> **PROBLEM**
Only the lines from the beginning of the data through the one with "(448, 560) = (193, 389): yellow" belong in the answer, each retyped exactly, with pictures left out.

> **DATASET RECORDS**
+===+

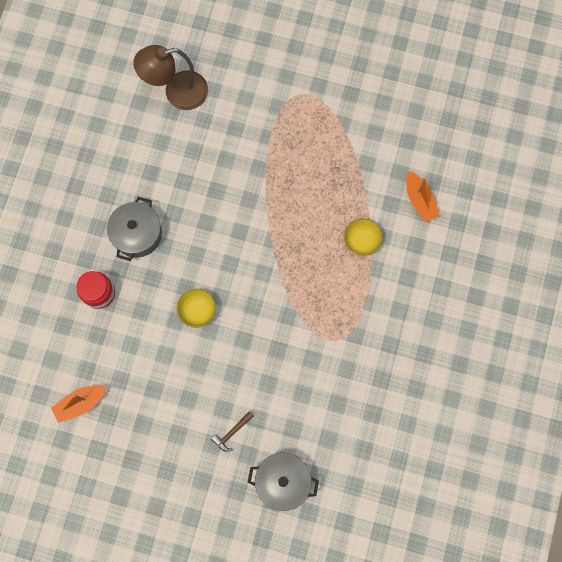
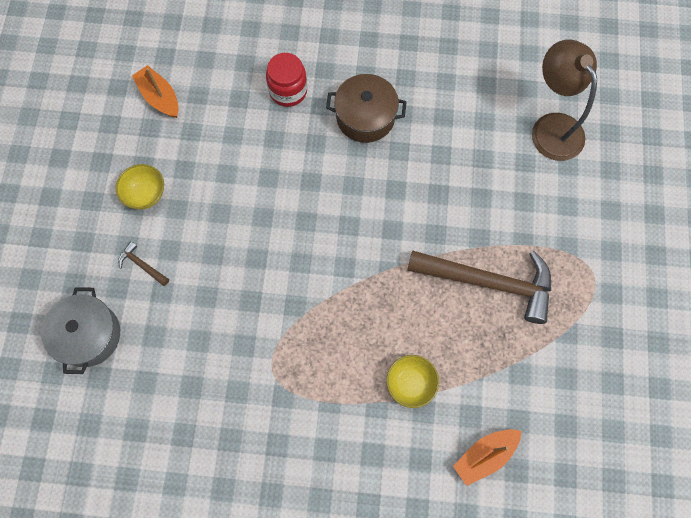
camera: 80 degrees right, 5 degrees down
(137, 234) = (365, 117): grey pot -> brown pot
(197, 311) = (284, 200): yellow bowl -> yellow bowl (145, 194)
(295, 169) = (488, 282): none -> brown hammer

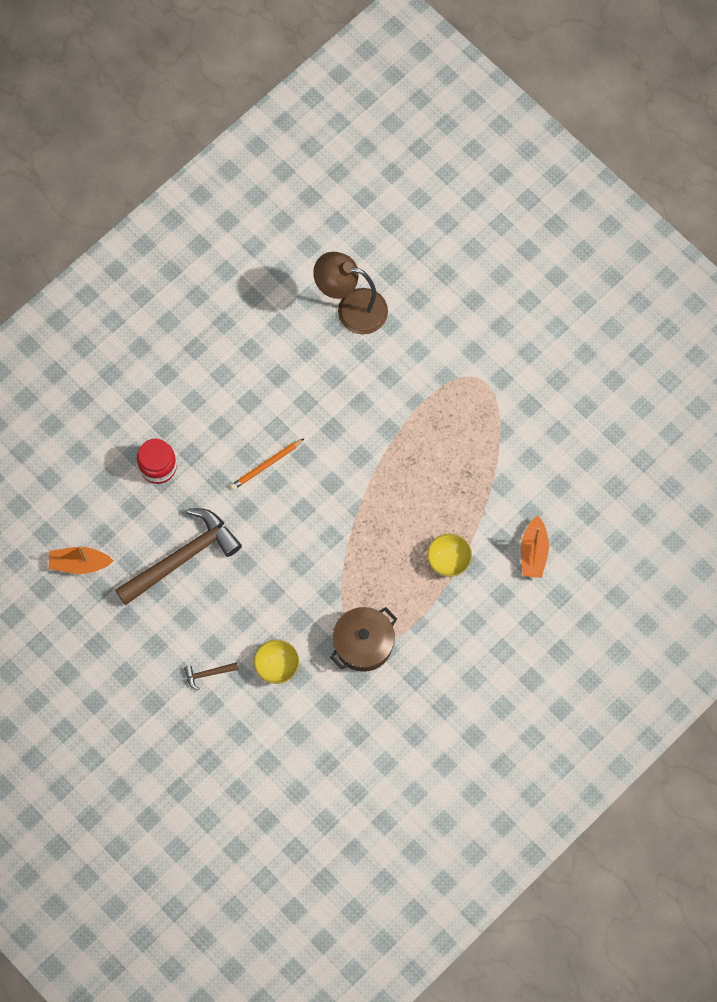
camera: 50 degrees left, 0 degrees up
(89, 335) = (230, 747): grey pot -> none
(145, 194) = (153, 632): yellow bowl -> yellow bowl (277, 666)
(361, 167) = (266, 465): none -> orange pencil
(365, 117) = (229, 429): brown pot -> brown pot (363, 643)
(488, 282) = (424, 451): brown hammer -> brown hammer (182, 558)

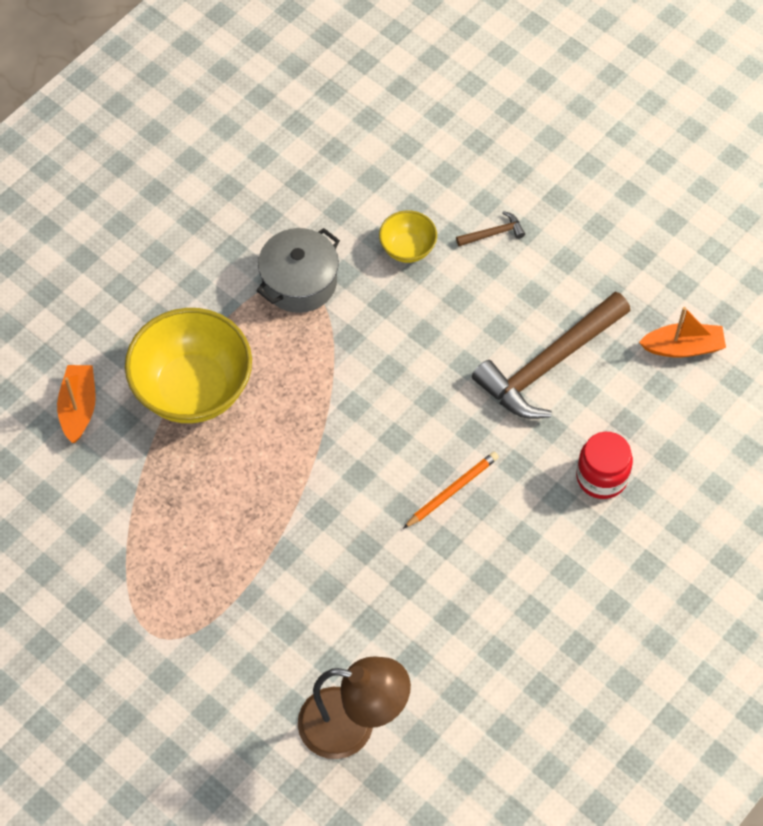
camera: 175 degrees right, 10 degrees down
(363, 643) = (299, 282): brown pot -> grey pot
(448, 560) = (193, 389): yellow bowl -> yellow bowl, size x2.08

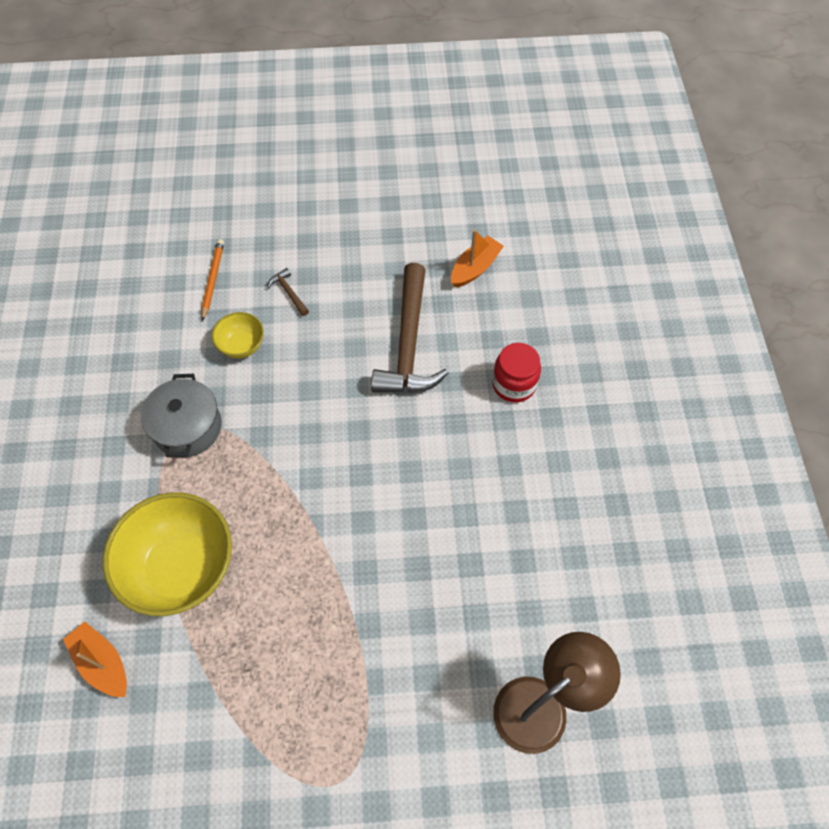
camera: 45 degrees left, 0 degrees up
(452, 491) = (434, 476): orange pencil -> orange pencil (213, 280)
(493, 233) = (289, 292): brown hammer -> brown hammer turned 60 degrees counterclockwise

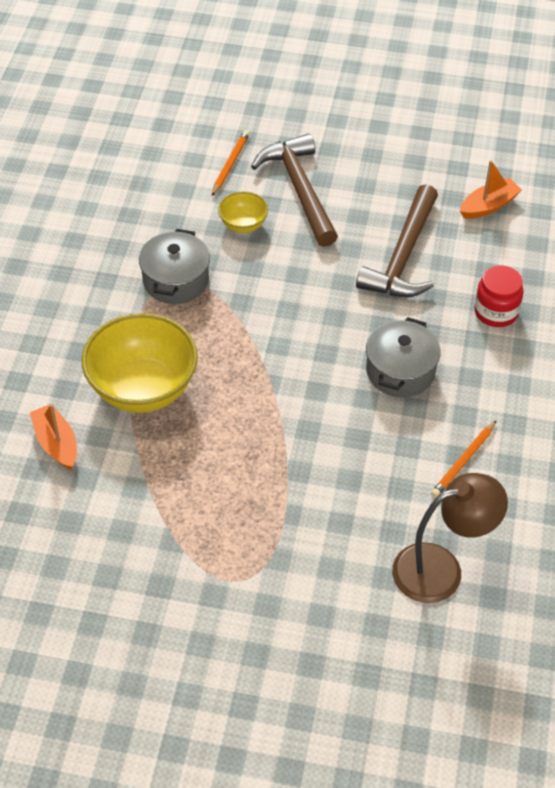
camera: 15 degrees right, 10 degrees down
(289, 292) = (300, 190): brown hammer -> brown hammer, size x2.49
(440, 476) = (400, 371): none -> grey pot
(529, 566) = (463, 461): none -> orange pencil

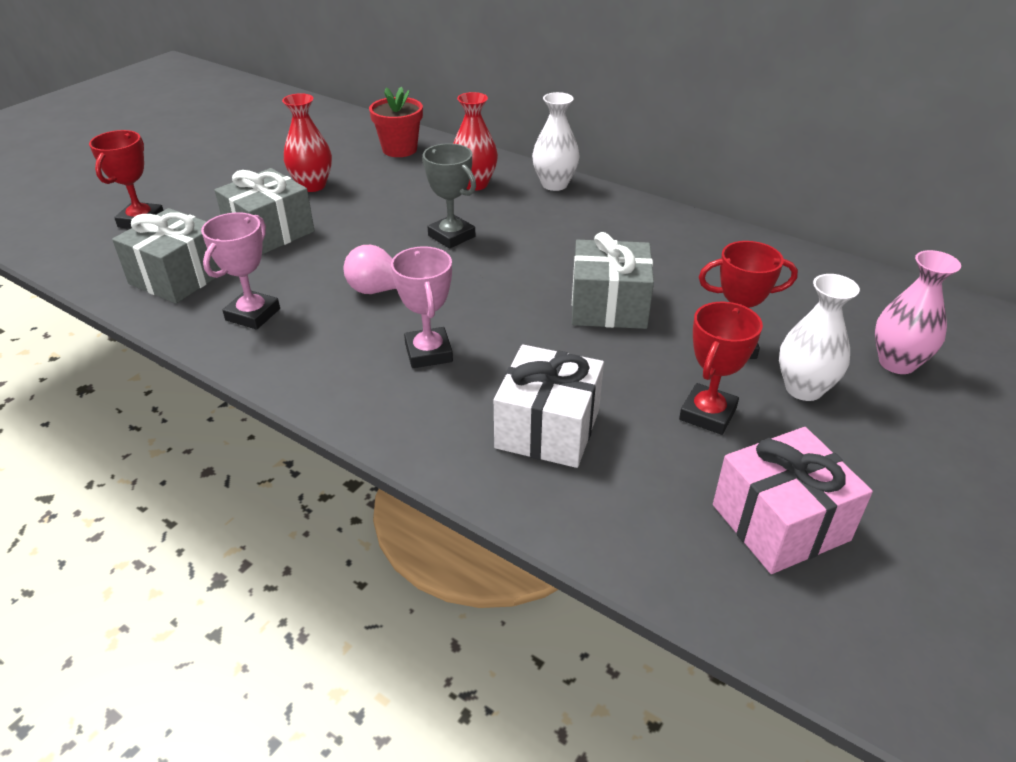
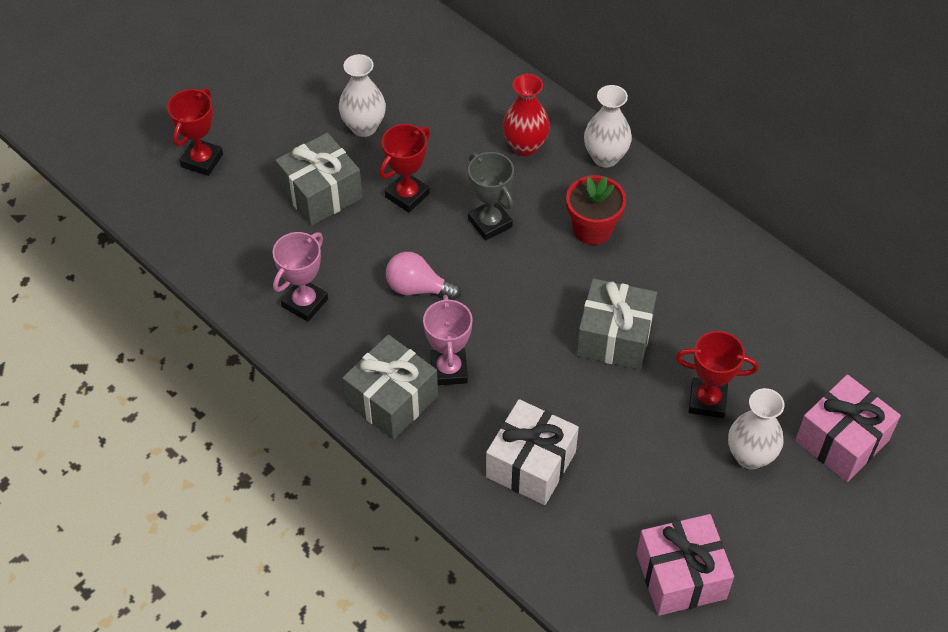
camera: 10 degrees right, 15 degrees up
(179, 277) = (240, 245): grey gift -> grey gift (392, 400)
(312, 186) = (364, 127): red vase -> white vase
(399, 149) = (456, 77): red flower pot -> red flower pot (592, 229)
(707, 414) = (661, 470): red trophy -> red trophy (407, 195)
(897, 363) = (842, 440): pink vase -> pink gift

+===+

> **RESULT OF THIS EXERCISE**
camera: 80 degrees right, 5 degrees down
(137, 234) = (365, 117): grey pot -> brown pot
(197, 311) = (284, 200): yellow bowl -> yellow bowl (145, 194)
(295, 169) = (488, 282): none -> brown hammer

camera: 50 degrees left, 0 degrees up
(89, 335) = (230, 747): grey pot -> none
(145, 194) = (153, 632): yellow bowl -> yellow bowl (277, 666)
(361, 167) = (266, 465): none -> orange pencil
(365, 117) = (229, 429): brown pot -> brown pot (363, 643)
(488, 282) = (424, 451): brown hammer -> brown hammer (182, 558)

camera: 175 degrees right, 10 degrees down
(363, 643) = (299, 282): brown pot -> grey pot
(448, 560) = (193, 389): yellow bowl -> yellow bowl, size x2.08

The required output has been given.